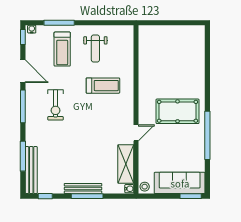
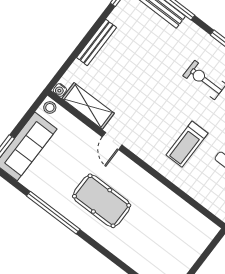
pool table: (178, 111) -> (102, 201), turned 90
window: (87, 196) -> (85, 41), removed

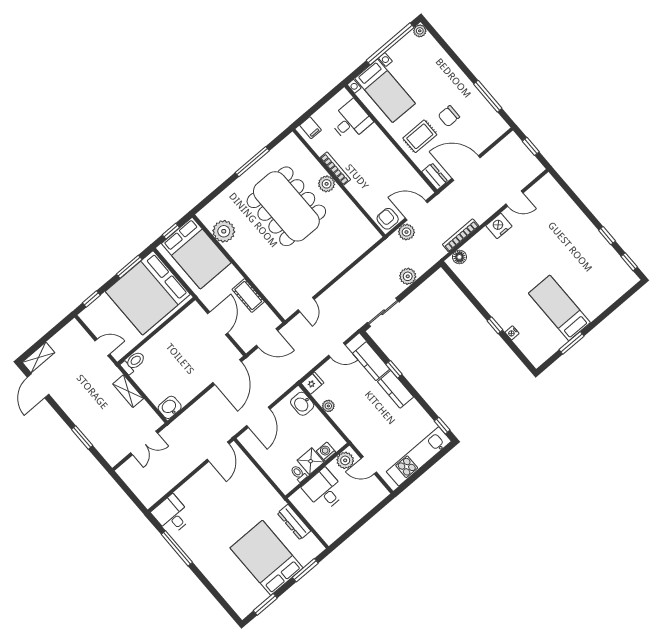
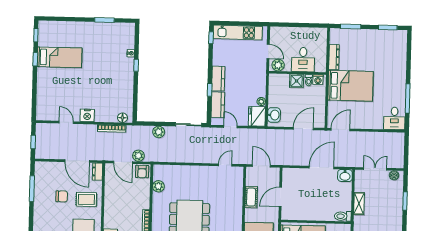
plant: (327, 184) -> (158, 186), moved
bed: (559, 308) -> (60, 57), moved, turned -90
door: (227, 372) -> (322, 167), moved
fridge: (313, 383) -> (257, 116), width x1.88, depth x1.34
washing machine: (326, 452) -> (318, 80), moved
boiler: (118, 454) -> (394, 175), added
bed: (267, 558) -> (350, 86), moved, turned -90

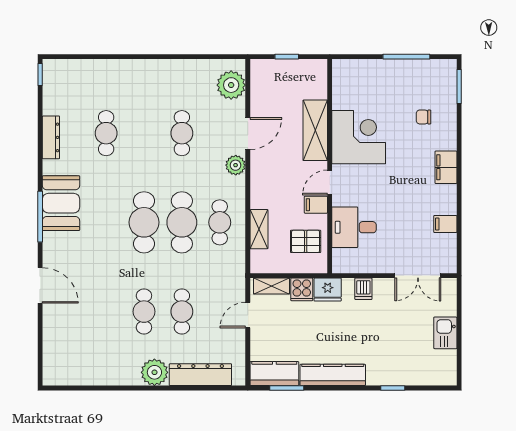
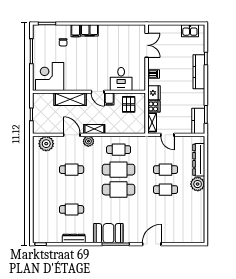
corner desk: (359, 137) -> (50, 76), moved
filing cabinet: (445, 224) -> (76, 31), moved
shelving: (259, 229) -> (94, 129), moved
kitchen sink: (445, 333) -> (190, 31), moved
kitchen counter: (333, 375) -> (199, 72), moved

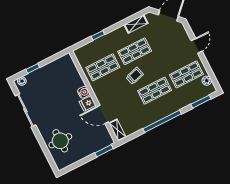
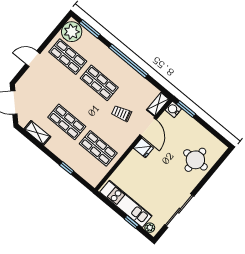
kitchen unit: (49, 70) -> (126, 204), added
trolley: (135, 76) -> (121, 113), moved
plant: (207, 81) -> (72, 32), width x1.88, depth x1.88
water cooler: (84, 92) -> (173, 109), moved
——
WHAT YOU ARE ASKED TO DO:
Repeat the listing word for word, but without its pictures.

TASK RESULT:
pool table: (178, 111) -> (102, 201), turned 90
window: (87, 196) -> (85, 41), removed

plant: (327, 184) -> (158, 186), moved
bed: (559, 308) -> (60, 57), moved, turned -90
door: (227, 372) -> (322, 167), moved
fridge: (313, 383) -> (257, 116), width x1.88, depth x1.34
washing machine: (326, 452) -> (318, 80), moved
boiler: (118, 454) -> (394, 175), added
bed: (267, 558) -> (350, 86), moved, turned -90

corner desk: (359, 137) -> (50, 76), moved
filing cabinet: (445, 224) -> (76, 31), moved
shelving: (259, 229) -> (94, 129), moved
kitchen sink: (445, 333) -> (190, 31), moved
kitchen counter: (333, 375) -> (199, 72), moved

kitchen unit: (49, 70) -> (126, 204), added
trolley: (135, 76) -> (121, 113), moved
plant: (207, 81) -> (72, 32), width x1.88, depth x1.88
water cooler: (84, 92) -> (173, 109), moved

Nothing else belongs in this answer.